◆ Work task:
All lines below must be repeated exactly, with the pictures omitted.

*** Opening Excerpted records ***

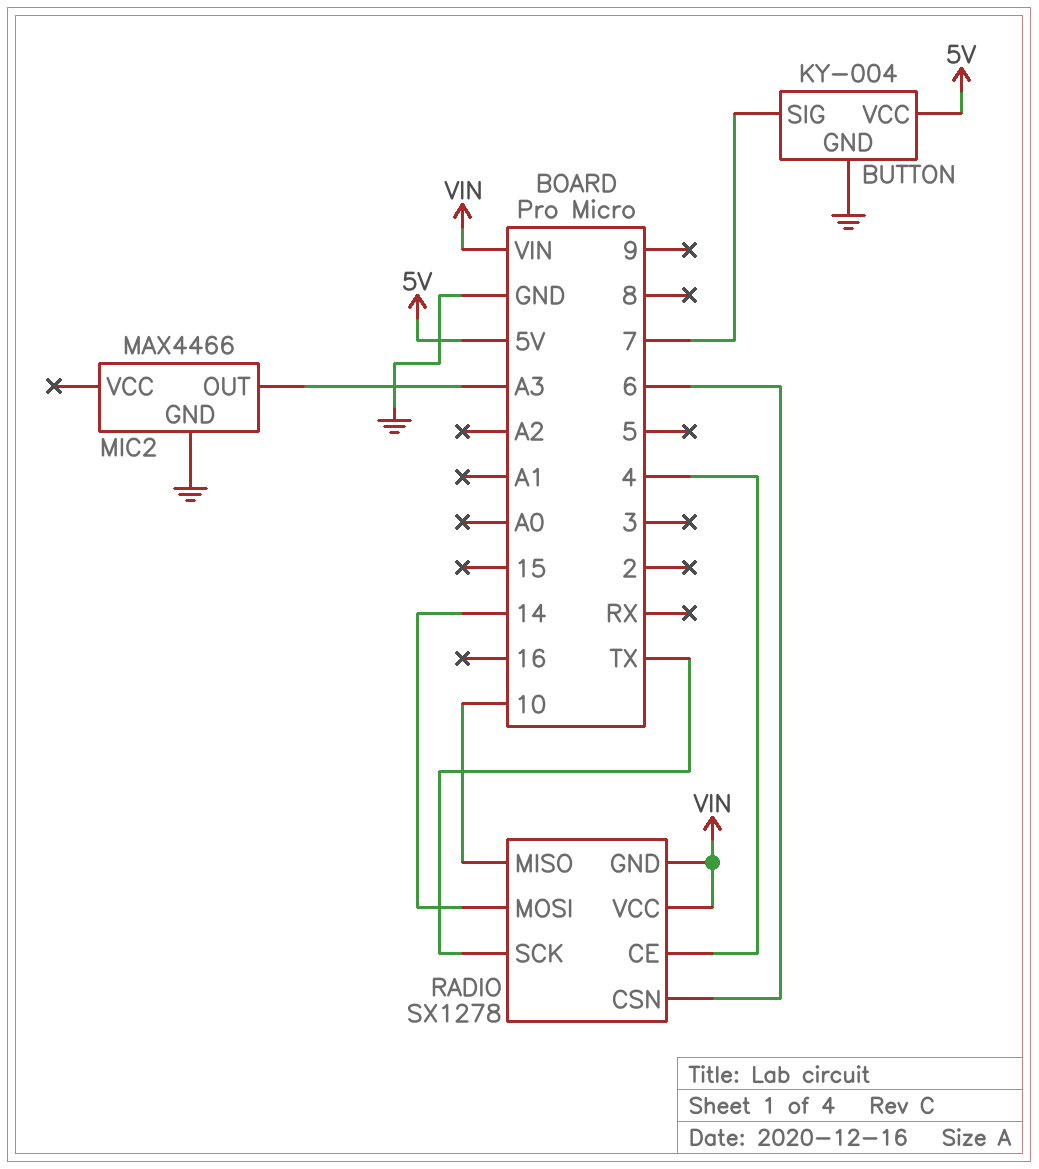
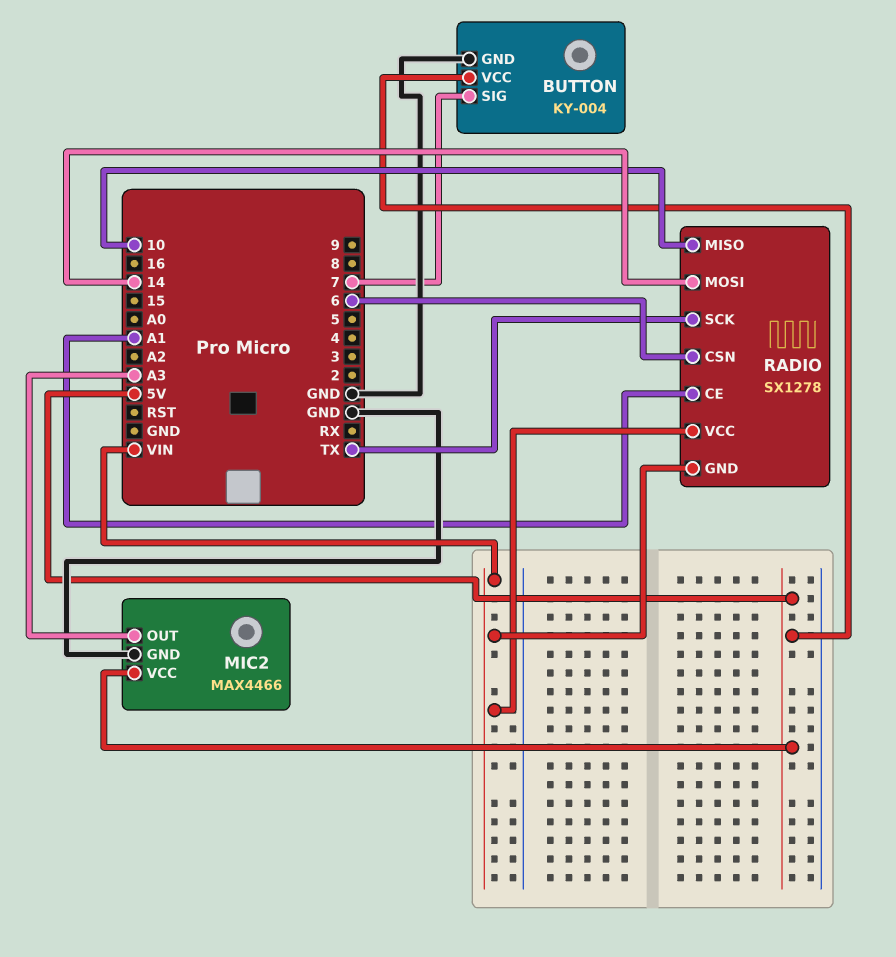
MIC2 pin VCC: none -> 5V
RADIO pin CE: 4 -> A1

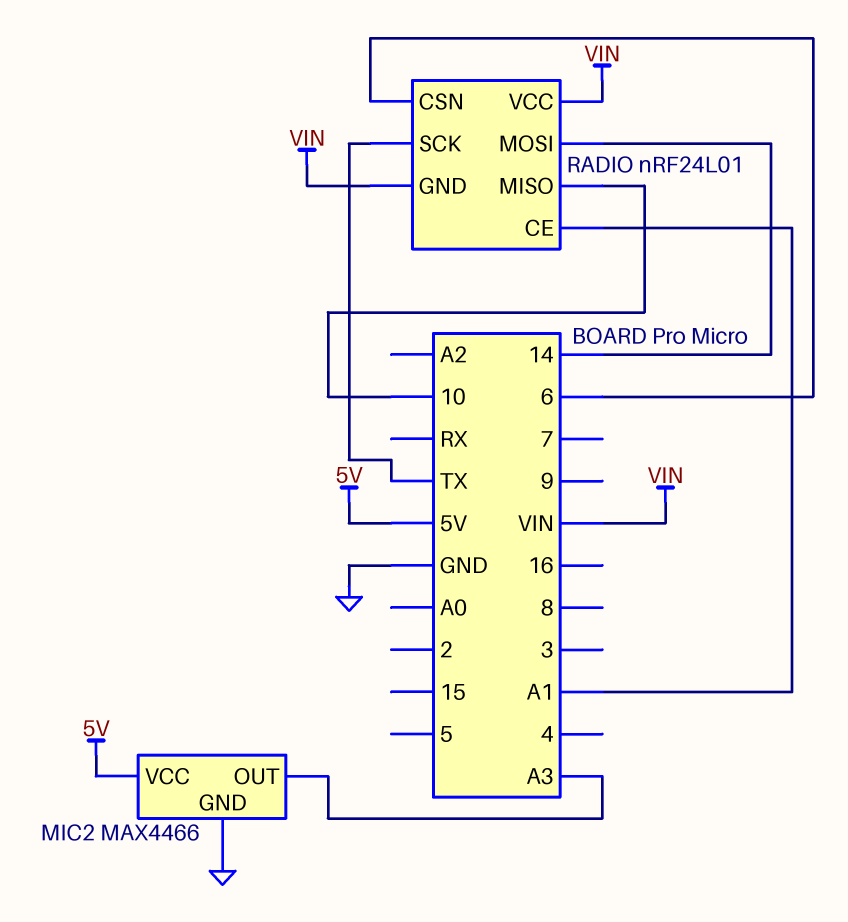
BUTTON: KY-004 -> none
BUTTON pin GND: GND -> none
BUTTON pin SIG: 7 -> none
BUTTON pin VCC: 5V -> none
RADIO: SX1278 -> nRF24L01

*** Closing Excerpted records ***

◆ Output for this exercise:
MIC2 pin VCC: none -> 5V
RADIO pin CE: 4 -> A1

BUTTON: KY-004 -> none
BUTTON pin GND: GND -> none
BUTTON pin SIG: 7 -> none
BUTTON pin VCC: 5V -> none
RADIO: SX1278 -> nRF24L01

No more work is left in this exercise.